------ RECORDS SUPPLIED

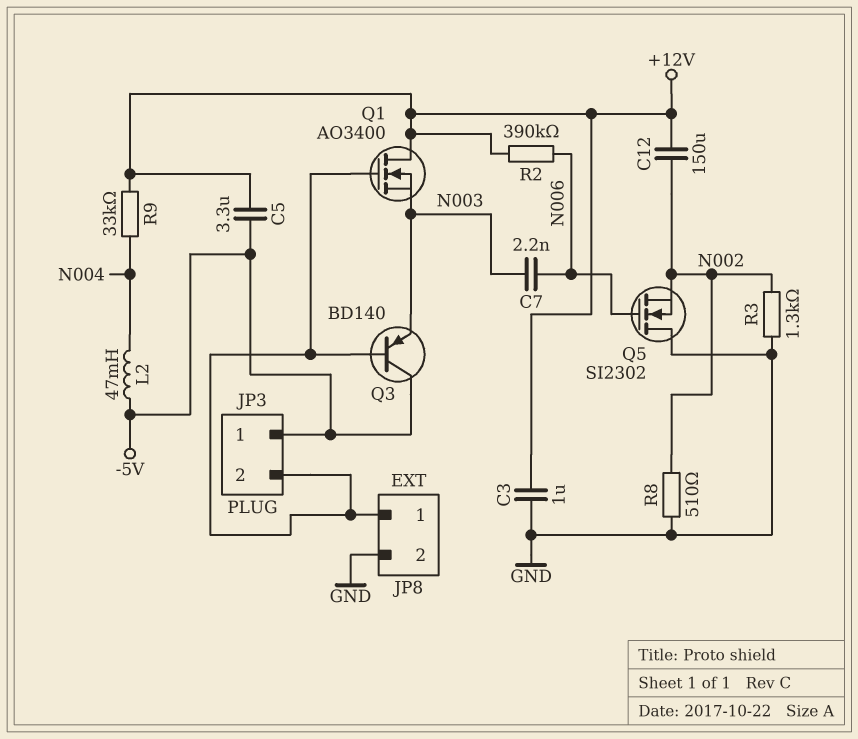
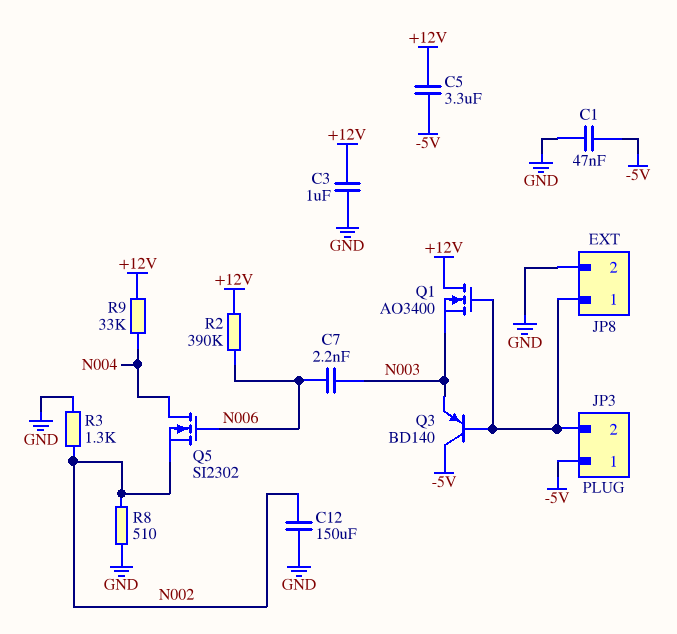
C1: none -> 47nF (-5V, GND)
C12: 150uF (+12V, N002) -> 150uF (GND, N002)
L2: 47mH (-5V, N004) -> none
Q5: NMOS SI2302 (G N006, D GND, S N002) -> NMOS SI2302 (G N006, D N004, S N002)

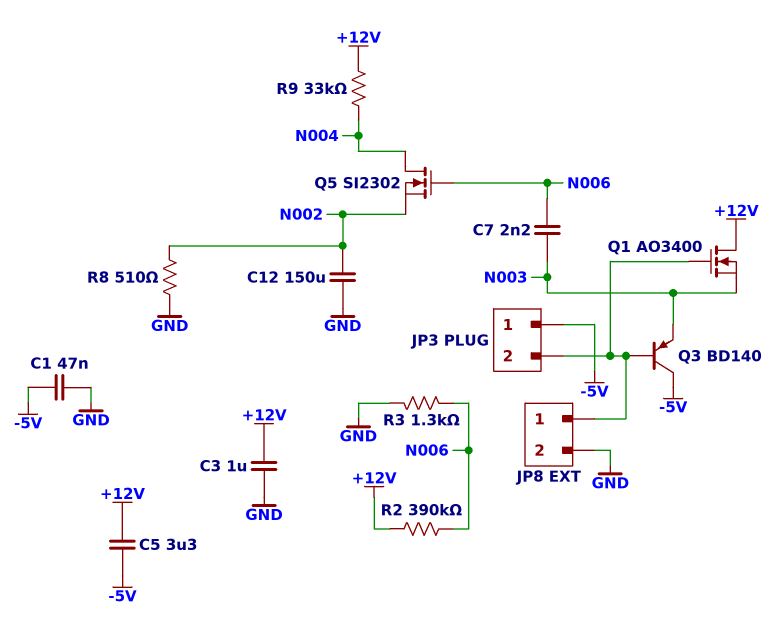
R3: 1.3k (GND, N002) -> 1.3k (GND, N006)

------------

[DESCRIPTION OF THE TASK] Where a picture appears, skip it and copy the rest of the data word for word.

[TASK SOLUTION]
C1: none -> 47nF (-5V, GND)
C12: 150uF (+12V, N002) -> 150uF (GND, N002)
L2: 47mH (-5V, N004) -> none
Q5: NMOS SI2302 (G N006, D GND, S N002) -> NMOS SI2302 (G N006, D N004, S N002)

R3: 1.3k (GND, N002) -> 1.3k (GND, N006)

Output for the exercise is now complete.